■ DESCRIPTION OF THE TASK: Once a line is found to contain "turquoise", copy it out of the listing.

■ DATA SHOWN:
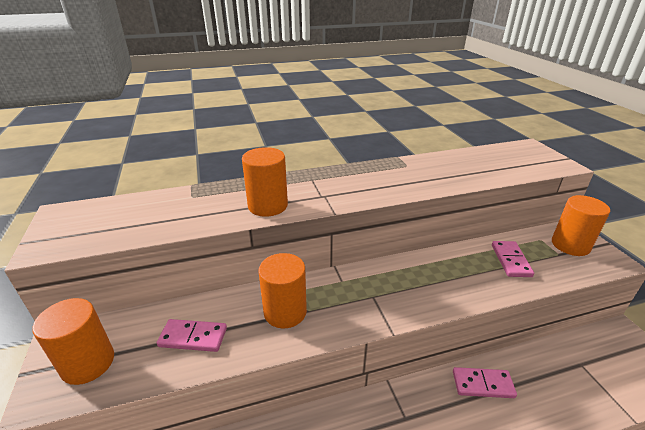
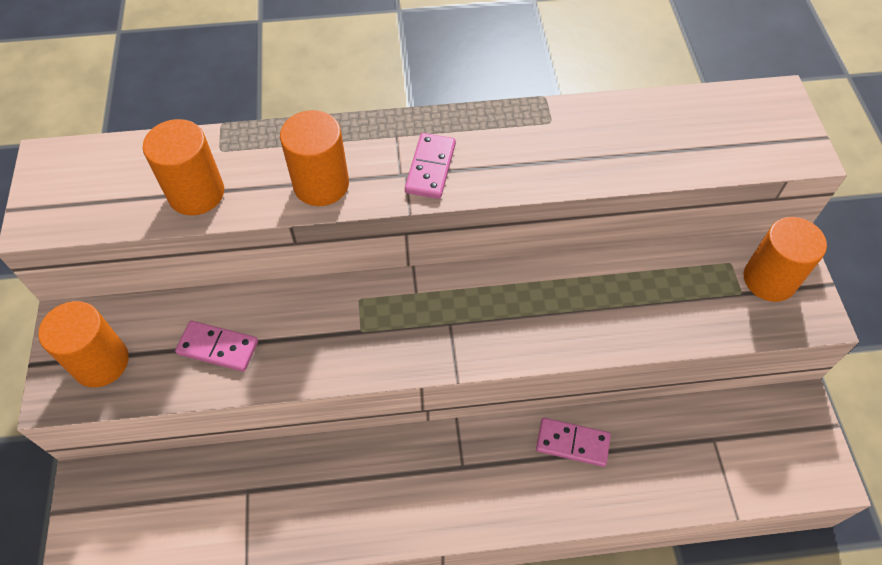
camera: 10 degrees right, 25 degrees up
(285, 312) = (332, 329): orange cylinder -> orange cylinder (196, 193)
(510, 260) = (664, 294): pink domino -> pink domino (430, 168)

...

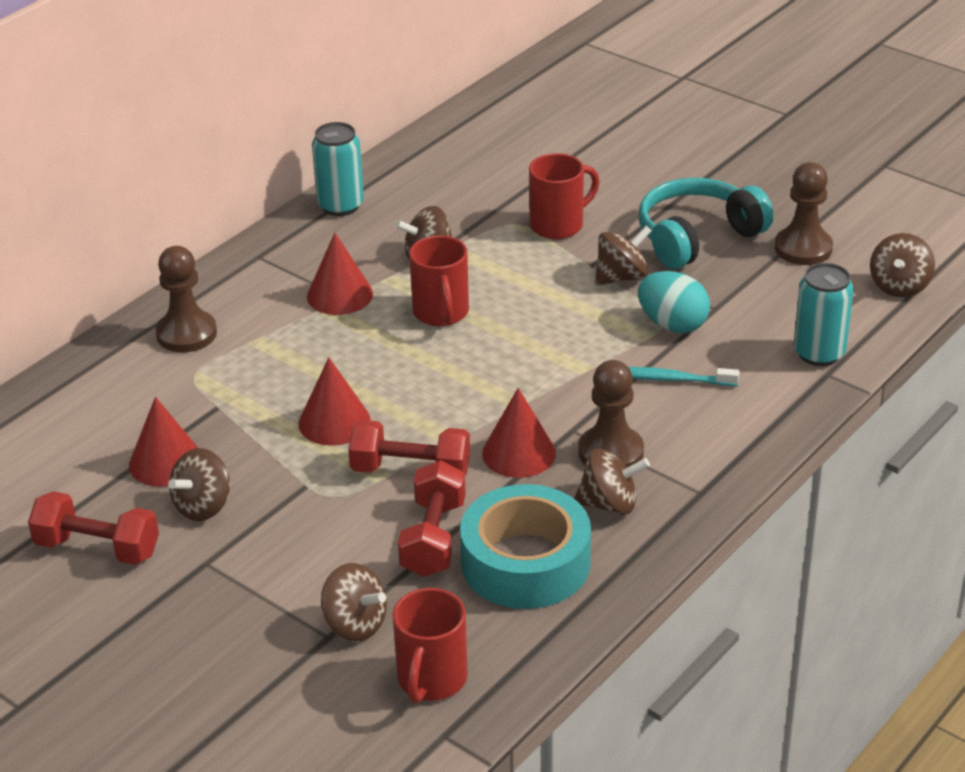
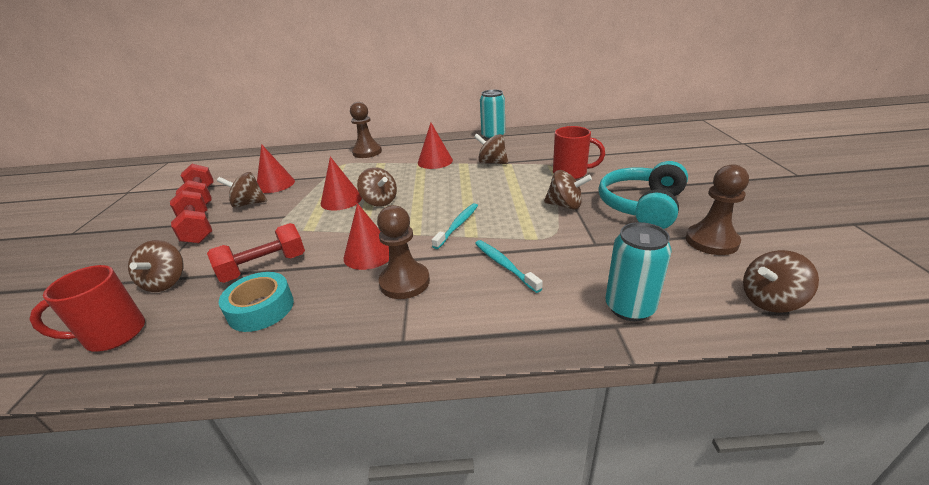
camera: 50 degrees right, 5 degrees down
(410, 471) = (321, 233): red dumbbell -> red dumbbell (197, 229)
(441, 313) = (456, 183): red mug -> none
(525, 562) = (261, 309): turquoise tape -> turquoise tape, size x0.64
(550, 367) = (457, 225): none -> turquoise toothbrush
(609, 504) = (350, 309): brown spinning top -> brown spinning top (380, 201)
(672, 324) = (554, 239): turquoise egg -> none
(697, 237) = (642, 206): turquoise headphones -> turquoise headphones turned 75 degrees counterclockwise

* * *

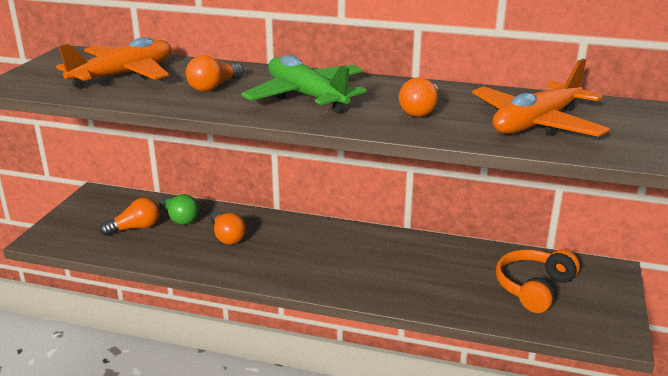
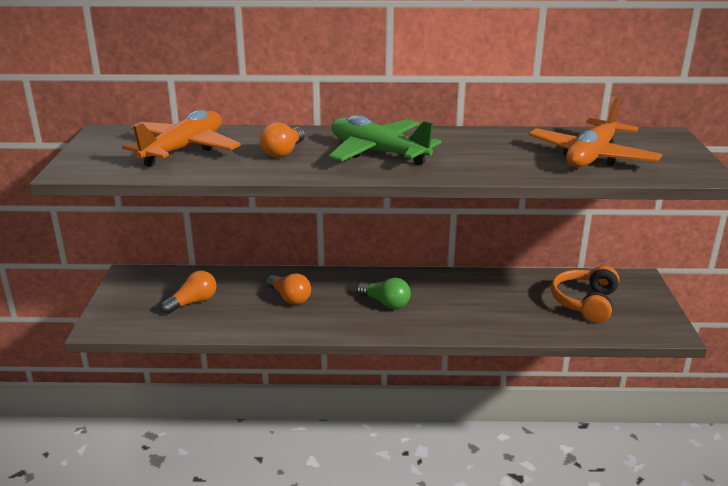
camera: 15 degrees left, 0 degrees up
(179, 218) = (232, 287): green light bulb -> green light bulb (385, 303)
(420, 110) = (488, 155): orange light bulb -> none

■ RESPONSE TO THIS EXERCISE:
(525, 562) = (261, 309): turquoise tape -> turquoise tape, size x0.64
(550, 367) = (457, 225): none -> turquoise toothbrush
(672, 324) = (554, 239): turquoise egg -> none
(697, 237) = (642, 206): turquoise headphones -> turquoise headphones turned 75 degrees counterclockwise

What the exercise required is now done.